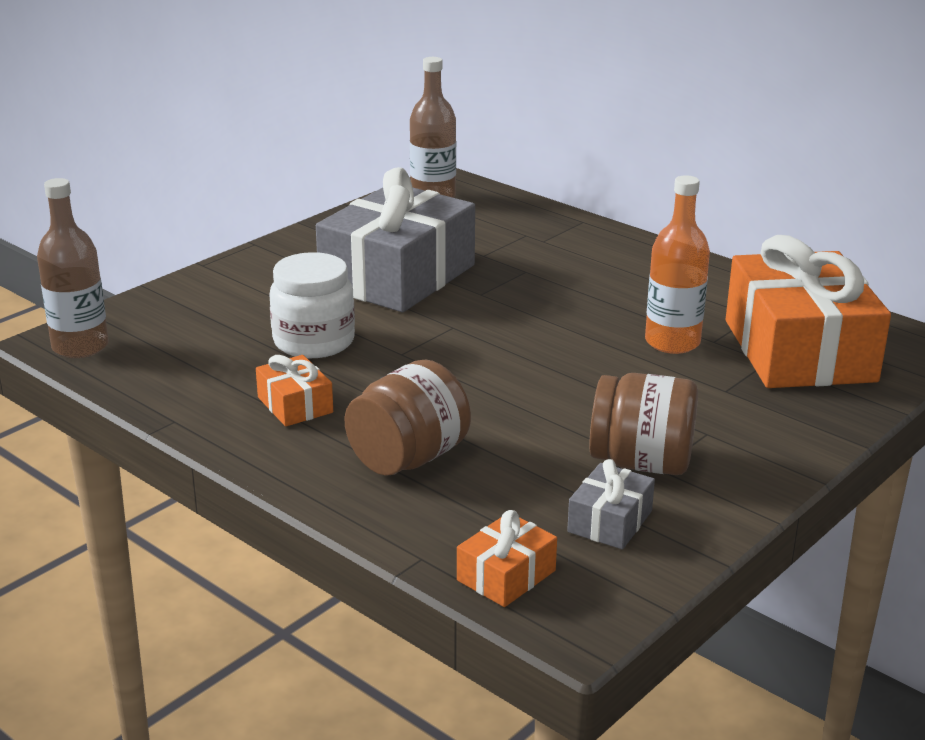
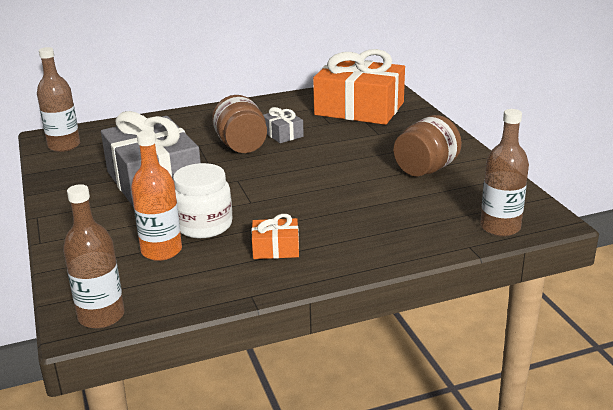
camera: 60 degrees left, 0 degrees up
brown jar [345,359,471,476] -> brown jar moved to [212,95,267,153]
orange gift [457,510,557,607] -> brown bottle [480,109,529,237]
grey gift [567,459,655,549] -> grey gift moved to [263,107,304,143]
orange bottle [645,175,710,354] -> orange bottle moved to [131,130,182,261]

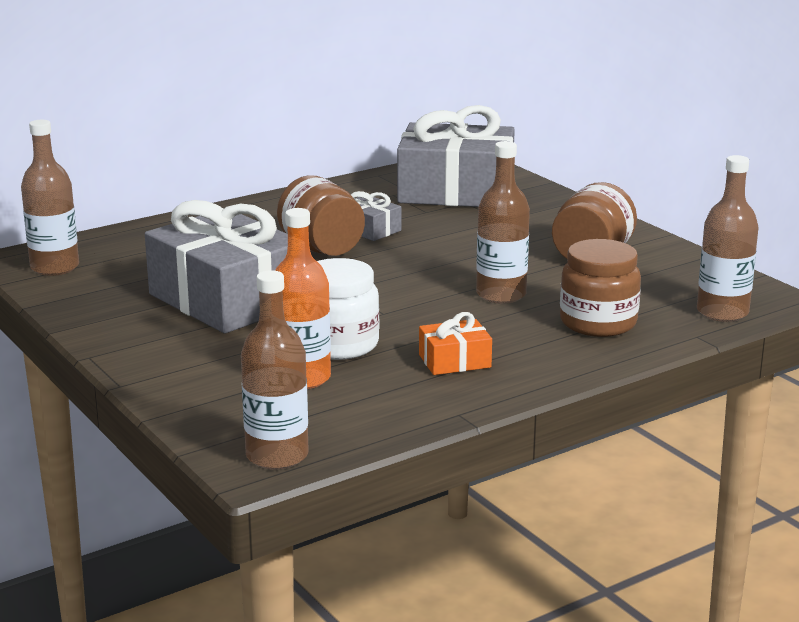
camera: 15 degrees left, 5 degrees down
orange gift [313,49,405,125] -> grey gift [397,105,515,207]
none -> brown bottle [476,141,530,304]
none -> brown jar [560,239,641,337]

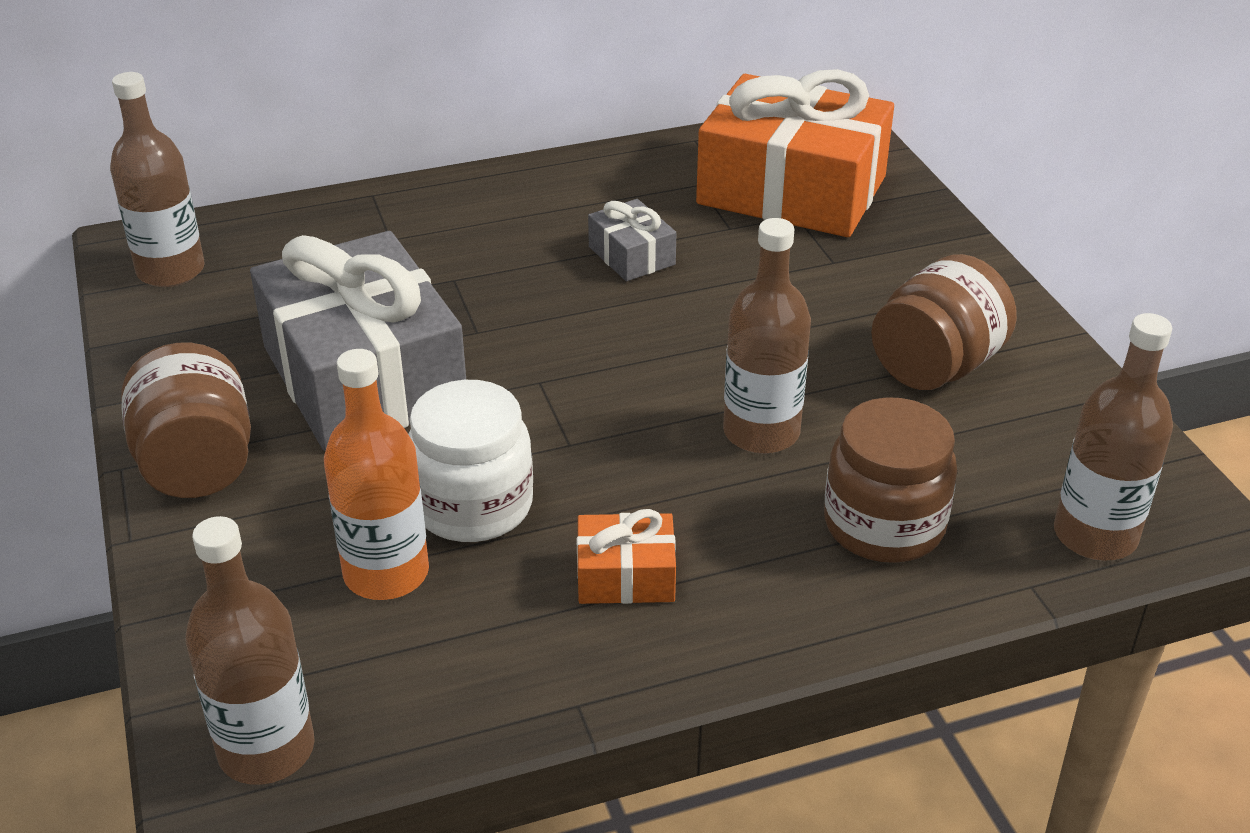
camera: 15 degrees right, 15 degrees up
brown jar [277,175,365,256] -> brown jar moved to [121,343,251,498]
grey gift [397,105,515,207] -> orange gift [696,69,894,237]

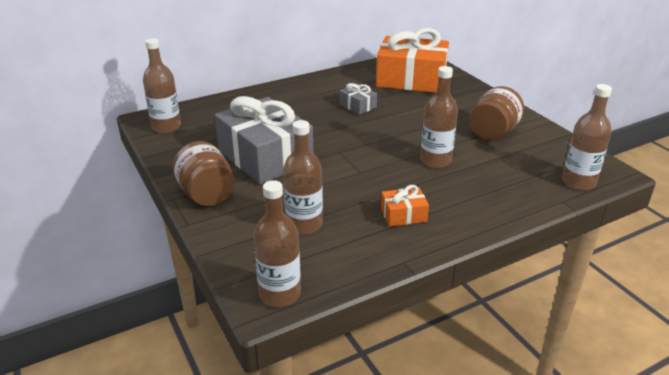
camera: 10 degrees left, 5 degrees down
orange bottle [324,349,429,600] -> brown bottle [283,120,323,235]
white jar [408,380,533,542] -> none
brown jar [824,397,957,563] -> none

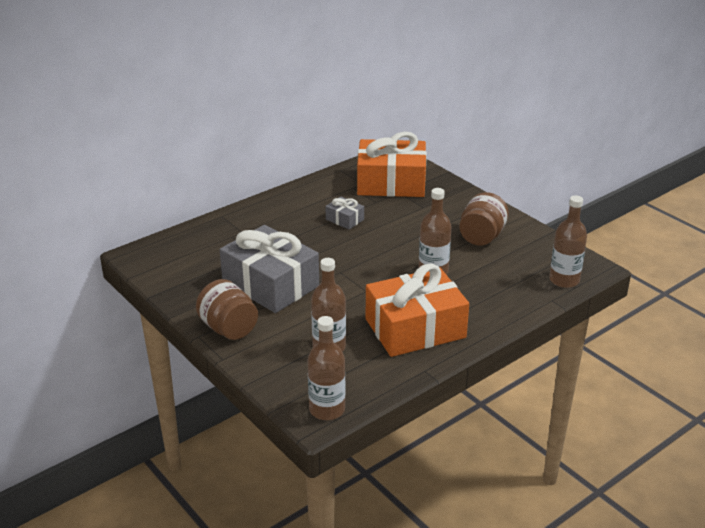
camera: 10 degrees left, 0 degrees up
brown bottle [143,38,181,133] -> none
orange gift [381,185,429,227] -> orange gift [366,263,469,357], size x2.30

○ ○ ○ ○ ○ ○ ○

◆ **PROBLEM TO SOLVE**: Look through the entries above. Copy each line in which the string "moved" occurs.

◆ **OUTPUT**:
brown jar [345,359,471,476] -> brown jar moved to [212,95,267,153]
grey gift [567,459,655,549] -> grey gift moved to [263,107,304,143]
orange bottle [645,175,710,354] -> orange bottle moved to [131,130,182,261]
brown jar [277,175,365,256] -> brown jar moved to [121,343,251,498]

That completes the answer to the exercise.